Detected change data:
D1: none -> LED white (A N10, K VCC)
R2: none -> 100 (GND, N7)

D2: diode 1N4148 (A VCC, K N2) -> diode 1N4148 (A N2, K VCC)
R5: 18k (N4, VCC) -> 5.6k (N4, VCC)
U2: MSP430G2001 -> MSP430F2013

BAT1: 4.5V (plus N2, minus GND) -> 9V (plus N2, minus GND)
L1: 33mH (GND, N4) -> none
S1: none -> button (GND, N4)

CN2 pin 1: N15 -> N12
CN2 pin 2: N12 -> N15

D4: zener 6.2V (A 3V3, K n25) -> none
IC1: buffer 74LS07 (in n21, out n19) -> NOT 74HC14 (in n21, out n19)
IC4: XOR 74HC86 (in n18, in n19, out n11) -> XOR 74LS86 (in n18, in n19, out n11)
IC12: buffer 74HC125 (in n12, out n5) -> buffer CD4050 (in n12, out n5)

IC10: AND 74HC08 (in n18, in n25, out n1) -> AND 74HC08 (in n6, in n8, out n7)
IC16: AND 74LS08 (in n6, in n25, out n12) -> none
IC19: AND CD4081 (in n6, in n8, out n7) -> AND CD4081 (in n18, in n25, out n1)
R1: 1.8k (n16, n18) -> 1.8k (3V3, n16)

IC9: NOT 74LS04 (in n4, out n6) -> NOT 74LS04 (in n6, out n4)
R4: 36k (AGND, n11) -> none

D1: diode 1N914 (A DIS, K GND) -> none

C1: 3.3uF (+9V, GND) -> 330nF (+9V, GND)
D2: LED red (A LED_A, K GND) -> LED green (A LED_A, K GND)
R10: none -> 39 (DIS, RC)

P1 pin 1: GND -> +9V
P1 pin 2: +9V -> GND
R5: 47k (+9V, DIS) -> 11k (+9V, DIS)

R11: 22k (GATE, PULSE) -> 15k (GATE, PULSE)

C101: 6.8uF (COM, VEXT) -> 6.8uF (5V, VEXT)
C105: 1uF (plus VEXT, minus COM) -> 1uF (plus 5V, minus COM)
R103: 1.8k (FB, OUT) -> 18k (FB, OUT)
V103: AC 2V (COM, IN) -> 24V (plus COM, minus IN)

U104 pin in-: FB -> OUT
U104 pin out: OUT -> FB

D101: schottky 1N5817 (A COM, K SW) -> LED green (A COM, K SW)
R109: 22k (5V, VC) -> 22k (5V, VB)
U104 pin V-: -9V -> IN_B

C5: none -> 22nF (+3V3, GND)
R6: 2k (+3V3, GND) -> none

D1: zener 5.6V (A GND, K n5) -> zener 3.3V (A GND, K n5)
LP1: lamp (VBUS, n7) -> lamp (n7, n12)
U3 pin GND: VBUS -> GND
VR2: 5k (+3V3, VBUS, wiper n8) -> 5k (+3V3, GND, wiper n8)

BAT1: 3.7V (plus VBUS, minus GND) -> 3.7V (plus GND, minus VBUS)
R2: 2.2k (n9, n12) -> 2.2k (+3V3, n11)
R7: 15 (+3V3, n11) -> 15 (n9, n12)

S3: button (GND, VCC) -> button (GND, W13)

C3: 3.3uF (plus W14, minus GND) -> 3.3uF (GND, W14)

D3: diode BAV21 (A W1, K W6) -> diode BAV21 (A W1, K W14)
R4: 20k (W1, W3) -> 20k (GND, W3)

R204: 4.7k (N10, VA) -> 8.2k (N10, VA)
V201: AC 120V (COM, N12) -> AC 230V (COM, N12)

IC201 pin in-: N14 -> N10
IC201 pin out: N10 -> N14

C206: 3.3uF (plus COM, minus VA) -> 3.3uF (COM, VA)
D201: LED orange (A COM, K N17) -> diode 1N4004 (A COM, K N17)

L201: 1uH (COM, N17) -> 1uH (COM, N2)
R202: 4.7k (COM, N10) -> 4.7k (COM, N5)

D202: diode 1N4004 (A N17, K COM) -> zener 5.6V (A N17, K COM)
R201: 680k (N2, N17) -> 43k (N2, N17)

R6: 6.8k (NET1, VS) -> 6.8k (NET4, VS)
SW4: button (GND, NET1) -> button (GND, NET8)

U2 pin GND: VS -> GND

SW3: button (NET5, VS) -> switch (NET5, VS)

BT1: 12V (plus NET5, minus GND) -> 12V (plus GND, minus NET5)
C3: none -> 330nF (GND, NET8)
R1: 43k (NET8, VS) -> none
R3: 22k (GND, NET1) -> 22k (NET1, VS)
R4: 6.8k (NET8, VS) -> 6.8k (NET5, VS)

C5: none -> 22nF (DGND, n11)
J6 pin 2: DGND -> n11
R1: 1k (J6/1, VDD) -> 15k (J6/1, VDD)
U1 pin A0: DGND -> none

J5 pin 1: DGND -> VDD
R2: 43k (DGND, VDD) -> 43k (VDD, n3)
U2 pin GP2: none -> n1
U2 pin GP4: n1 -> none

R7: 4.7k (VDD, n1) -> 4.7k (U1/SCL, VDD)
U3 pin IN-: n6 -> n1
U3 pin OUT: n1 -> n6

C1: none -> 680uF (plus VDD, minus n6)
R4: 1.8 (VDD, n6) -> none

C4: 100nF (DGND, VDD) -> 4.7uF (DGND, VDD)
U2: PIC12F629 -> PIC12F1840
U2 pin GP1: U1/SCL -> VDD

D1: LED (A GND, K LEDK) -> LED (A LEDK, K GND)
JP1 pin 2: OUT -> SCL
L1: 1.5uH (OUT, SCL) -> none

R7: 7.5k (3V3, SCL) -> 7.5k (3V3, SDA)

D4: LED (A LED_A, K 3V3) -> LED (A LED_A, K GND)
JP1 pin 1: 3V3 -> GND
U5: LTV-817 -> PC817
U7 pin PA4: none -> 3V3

What is being asked:
Each record above should be output again exactly.

Response below:
D1: none -> LED white (A N10, K VCC)
R2: none -> 100 (GND, N7)

D2: diode 1N4148 (A VCC, K N2) -> diode 1N4148 (A N2, K VCC)
R5: 18k (N4, VCC) -> 5.6k (N4, VCC)
U2: MSP430G2001 -> MSP430F2013

BAT1: 4.5V (plus N2, minus GND) -> 9V (plus N2, minus GND)
L1: 33mH (GND, N4) -> none
S1: none -> button (GND, N4)

CN2 pin 1: N15 -> N12
CN2 pin 2: N12 -> N15

D4: zener 6.2V (A 3V3, K n25) -> none
IC1: buffer 74LS07 (in n21, out n19) -> NOT 74HC14 (in n21, out n19)
IC4: XOR 74HC86 (in n18, in n19, out n11) -> XOR 74LS86 (in n18, in n19, out n11)
IC12: buffer 74HC125 (in n12, out n5) -> buffer CD4050 (in n12, out n5)

IC10: AND 74HC08 (in n18, in n25, out n1) -> AND 74HC08 (in n6, in n8, out n7)
IC16: AND 74LS08 (in n6, in n25, out n12) -> none
IC19: AND CD4081 (in n6, in n8, out n7) -> AND CD4081 (in n18, in n25, out n1)
R1: 1.8k (n16, n18) -> 1.8k (3V3, n16)

IC9: NOT 74LS04 (in n4, out n6) -> NOT 74LS04 (in n6, out n4)
R4: 36k (AGND, n11) -> none

D1: diode 1N914 (A DIS, K GND) -> none

C1: 3.3uF (+9V, GND) -> 330nF (+9V, GND)
D2: LED red (A LED_A, K GND) -> LED green (A LED_A, K GND)
R10: none -> 39 (DIS, RC)

P1 pin 1: GND -> +9V
P1 pin 2: +9V -> GND
R5: 47k (+9V, DIS) -> 11k (+9V, DIS)

R11: 22k (GATE, PULSE) -> 15k (GATE, PULSE)

C101: 6.8uF (COM, VEXT) -> 6.8uF (5V, VEXT)
C105: 1uF (plus VEXT, minus COM) -> 1uF (plus 5V, minus COM)
R103: 1.8k (FB, OUT) -> 18k (FB, OUT)
V103: AC 2V (COM, IN) -> 24V (plus COM, minus IN)

U104 pin in-: FB -> OUT
U104 pin out: OUT -> FB

D101: schottky 1N5817 (A COM, K SW) -> LED green (A COM, K SW)
R109: 22k (5V, VC) -> 22k (5V, VB)
U104 pin V-: -9V -> IN_B

C5: none -> 22nF (+3V3, GND)
R6: 2k (+3V3, GND) -> none

D1: zener 5.6V (A GND, K n5) -> zener 3.3V (A GND, K n5)
LP1: lamp (VBUS, n7) -> lamp (n7, n12)
U3 pin GND: VBUS -> GND
VR2: 5k (+3V3, VBUS, wiper n8) -> 5k (+3V3, GND, wiper n8)

BAT1: 3.7V (plus VBUS, minus GND) -> 3.7V (plus GND, minus VBUS)
R2: 2.2k (n9, n12) -> 2.2k (+3V3, n11)
R7: 15 (+3V3, n11) -> 15 (n9, n12)

S3: button (GND, VCC) -> button (GND, W13)

C3: 3.3uF (plus W14, minus GND) -> 3.3uF (GND, W14)

D3: diode BAV21 (A W1, K W6) -> diode BAV21 (A W1, K W14)
R4: 20k (W1, W3) -> 20k (GND, W3)

R204: 4.7k (N10, VA) -> 8.2k (N10, VA)
V201: AC 120V (COM, N12) -> AC 230V (COM, N12)

IC201 pin in-: N14 -> N10
IC201 pin out: N10 -> N14

C206: 3.3uF (plus COM, minus VA) -> 3.3uF (COM, VA)
D201: LED orange (A COM, K N17) -> diode 1N4004 (A COM, K N17)

L201: 1uH (COM, N17) -> 1uH (COM, N2)
R202: 4.7k (COM, N10) -> 4.7k (COM, N5)

D202: diode 1N4004 (A N17, K COM) -> zener 5.6V (A N17, K COM)
R201: 680k (N2, N17) -> 43k (N2, N17)

R6: 6.8k (NET1, VS) -> 6.8k (NET4, VS)
SW4: button (GND, NET1) -> button (GND, NET8)

U2 pin GND: VS -> GND

SW3: button (NET5, VS) -> switch (NET5, VS)

BT1: 12V (plus NET5, minus GND) -> 12V (plus GND, minus NET5)
C3: none -> 330nF (GND, NET8)
R1: 43k (NET8, VS) -> none
R3: 22k (GND, NET1) -> 22k (NET1, VS)
R4: 6.8k (NET8, VS) -> 6.8k (NET5, VS)

C5: none -> 22nF (DGND, n11)
J6 pin 2: DGND -> n11
R1: 1k (J6/1, VDD) -> 15k (J6/1, VDD)
U1 pin A0: DGND -> none

J5 pin 1: DGND -> VDD
R2: 43k (DGND, VDD) -> 43k (VDD, n3)
U2 pin GP2: none -> n1
U2 pin GP4: n1 -> none

R7: 4.7k (VDD, n1) -> 4.7k (U1/SCL, VDD)
U3 pin IN-: n6 -> n1
U3 pin OUT: n1 -> n6

C1: none -> 680uF (plus VDD, minus n6)
R4: 1.8 (VDD, n6) -> none

C4: 100nF (DGND, VDD) -> 4.7uF (DGND, VDD)
U2: PIC12F629 -> PIC12F1840
U2 pin GP1: U1/SCL -> VDD

D1: LED (A GND, K LEDK) -> LED (A LEDK, K GND)
JP1 pin 2: OUT -> SCL
L1: 1.5uH (OUT, SCL) -> none

R7: 7.5k (3V3, SCL) -> 7.5k (3V3, SDA)

D4: LED (A LED_A, K 3V3) -> LED (A LED_A, K GND)
JP1 pin 1: 3V3 -> GND
U5: LTV-817 -> PC817
U7 pin PA4: none -> 3V3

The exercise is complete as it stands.